# [Try it]
Below is a listing; return it in full, exactly as it appears.

# [Records supplied]
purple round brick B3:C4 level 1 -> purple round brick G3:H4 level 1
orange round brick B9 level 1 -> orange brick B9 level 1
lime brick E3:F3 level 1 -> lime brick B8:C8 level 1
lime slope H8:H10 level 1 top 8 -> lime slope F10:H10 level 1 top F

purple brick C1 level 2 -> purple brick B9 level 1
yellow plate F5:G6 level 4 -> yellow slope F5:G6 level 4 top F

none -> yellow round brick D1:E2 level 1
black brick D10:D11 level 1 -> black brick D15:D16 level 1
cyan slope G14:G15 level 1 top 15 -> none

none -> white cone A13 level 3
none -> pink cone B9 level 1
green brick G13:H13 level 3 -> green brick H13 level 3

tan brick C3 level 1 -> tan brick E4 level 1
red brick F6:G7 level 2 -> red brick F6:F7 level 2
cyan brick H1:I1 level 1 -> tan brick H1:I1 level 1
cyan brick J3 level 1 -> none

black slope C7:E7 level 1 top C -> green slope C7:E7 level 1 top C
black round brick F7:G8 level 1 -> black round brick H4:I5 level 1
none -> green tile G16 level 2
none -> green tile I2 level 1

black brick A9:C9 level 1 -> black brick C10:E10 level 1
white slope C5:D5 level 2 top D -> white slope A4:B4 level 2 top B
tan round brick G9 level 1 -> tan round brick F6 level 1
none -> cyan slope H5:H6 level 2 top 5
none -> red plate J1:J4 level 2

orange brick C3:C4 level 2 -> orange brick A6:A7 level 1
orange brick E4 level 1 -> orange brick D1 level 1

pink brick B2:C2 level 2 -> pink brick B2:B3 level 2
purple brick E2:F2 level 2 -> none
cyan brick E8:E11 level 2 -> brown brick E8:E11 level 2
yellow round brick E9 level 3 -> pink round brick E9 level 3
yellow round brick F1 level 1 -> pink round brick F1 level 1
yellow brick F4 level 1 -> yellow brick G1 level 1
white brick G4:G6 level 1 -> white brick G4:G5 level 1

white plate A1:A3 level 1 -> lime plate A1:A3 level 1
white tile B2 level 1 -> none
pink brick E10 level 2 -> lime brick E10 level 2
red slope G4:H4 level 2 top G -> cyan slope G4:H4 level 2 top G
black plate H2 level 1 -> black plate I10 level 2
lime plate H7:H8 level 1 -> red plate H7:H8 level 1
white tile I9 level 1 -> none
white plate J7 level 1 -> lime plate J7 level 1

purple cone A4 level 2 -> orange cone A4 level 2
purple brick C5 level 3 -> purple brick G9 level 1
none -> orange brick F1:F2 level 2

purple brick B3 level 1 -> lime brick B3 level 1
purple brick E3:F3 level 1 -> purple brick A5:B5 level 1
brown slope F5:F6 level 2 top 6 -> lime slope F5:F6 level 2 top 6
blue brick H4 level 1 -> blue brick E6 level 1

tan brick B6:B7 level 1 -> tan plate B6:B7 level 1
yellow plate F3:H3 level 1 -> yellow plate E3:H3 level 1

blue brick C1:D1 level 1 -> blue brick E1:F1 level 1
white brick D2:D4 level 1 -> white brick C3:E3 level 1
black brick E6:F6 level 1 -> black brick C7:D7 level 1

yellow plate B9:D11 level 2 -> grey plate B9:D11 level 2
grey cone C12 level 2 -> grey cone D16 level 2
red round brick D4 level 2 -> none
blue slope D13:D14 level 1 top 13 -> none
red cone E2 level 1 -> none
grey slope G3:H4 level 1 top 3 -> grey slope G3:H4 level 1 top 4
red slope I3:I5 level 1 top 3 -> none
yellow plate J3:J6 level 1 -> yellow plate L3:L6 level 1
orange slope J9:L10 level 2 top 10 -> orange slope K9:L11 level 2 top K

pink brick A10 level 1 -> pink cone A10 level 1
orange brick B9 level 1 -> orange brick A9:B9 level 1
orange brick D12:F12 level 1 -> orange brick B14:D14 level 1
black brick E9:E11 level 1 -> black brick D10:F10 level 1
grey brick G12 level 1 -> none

# [Result]
purple round brick B3:C4 level 1 -> purple round brick G3:H4 level 1
orange round brick B9 level 1 -> orange brick B9 level 1
lime brick E3:F3 level 1 -> lime brick B8:C8 level 1
lime slope H8:H10 level 1 top 8 -> lime slope F10:H10 level 1 top F

purple brick C1 level 2 -> purple brick B9 level 1
yellow plate F5:G6 level 4 -> yellow slope F5:G6 level 4 top F

none -> yellow round brick D1:E2 level 1
black brick D10:D11 level 1 -> black brick D15:D16 level 1
cyan slope G14:G15 level 1 top 15 -> none

none -> white cone A13 level 3
none -> pink cone B9 level 1
green brick G13:H13 level 3 -> green brick H13 level 3

tan brick C3 level 1 -> tan brick E4 level 1
red brick F6:G7 level 2 -> red brick F6:F7 level 2
cyan brick H1:I1 level 1 -> tan brick H1:I1 level 1
cyan brick J3 level 1 -> none

black slope C7:E7 level 1 top C -> green slope C7:E7 level 1 top C
black round brick F7:G8 level 1 -> black round brick H4:I5 level 1
none -> green tile G16 level 2
none -> green tile I2 level 1

black brick A9:C9 level 1 -> black brick C10:E10 level 1
white slope C5:D5 level 2 top D -> white slope A4:B4 level 2 top B
tan round brick G9 level 1 -> tan round brick F6 level 1
none -> cyan slope H5:H6 level 2 top 5
none -> red plate J1:J4 level 2

orange brick C3:C4 level 2 -> orange brick A6:A7 level 1
orange brick E4 level 1 -> orange brick D1 level 1

pink brick B2:C2 level 2 -> pink brick B2:B3 level 2
purple brick E2:F2 level 2 -> none
cyan brick E8:E11 level 2 -> brown brick E8:E11 level 2
yellow round brick E9 level 3 -> pink round brick E9 level 3
yellow round brick F1 level 1 -> pink round brick F1 level 1
yellow brick F4 level 1 -> yellow brick G1 level 1
white brick G4:G6 level 1 -> white brick G4:G5 level 1

white plate A1:A3 level 1 -> lime plate A1:A3 level 1
white tile B2 level 1 -> none
pink brick E10 level 2 -> lime brick E10 level 2
red slope G4:H4 level 2 top G -> cyan slope G4:H4 level 2 top G
black plate H2 level 1 -> black plate I10 level 2
lime plate H7:H8 level 1 -> red plate H7:H8 level 1
white tile I9 level 1 -> none
white plate J7 level 1 -> lime plate J7 level 1

purple cone A4 level 2 -> orange cone A4 level 2
purple brick C5 level 3 -> purple brick G9 level 1
none -> orange brick F1:F2 level 2

purple brick B3 level 1 -> lime brick B3 level 1
purple brick E3:F3 level 1 -> purple brick A5:B5 level 1
brown slope F5:F6 level 2 top 6 -> lime slope F5:F6 level 2 top 6
blue brick H4 level 1 -> blue brick E6 level 1

tan brick B6:B7 level 1 -> tan plate B6:B7 level 1
yellow plate F3:H3 level 1 -> yellow plate E3:H3 level 1

blue brick C1:D1 level 1 -> blue brick E1:F1 level 1
white brick D2:D4 level 1 -> white brick C3:E3 level 1
black brick E6:F6 level 1 -> black brick C7:D7 level 1

yellow plate B9:D11 level 2 -> grey plate B9:D11 level 2
grey cone C12 level 2 -> grey cone D16 level 2
red round brick D4 level 2 -> none
blue slope D13:D14 level 1 top 13 -> none
red cone E2 level 1 -> none
grey slope G3:H4 level 1 top 3 -> grey slope G3:H4 level 1 top 4
red slope I3:I5 level 1 top 3 -> none
yellow plate J3:J6 level 1 -> yellow plate L3:L6 level 1
orange slope J9:L10 level 2 top 10 -> orange slope K9:L11 level 2 top K

pink brick A10 level 1 -> pink cone A10 level 1
orange brick B9 level 1 -> orange brick A9:B9 level 1
orange brick D12:F12 level 1 -> orange brick B14:D14 level 1
black brick E9:E11 level 1 -> black brick D10:F10 level 1
grey brick G12 level 1 -> none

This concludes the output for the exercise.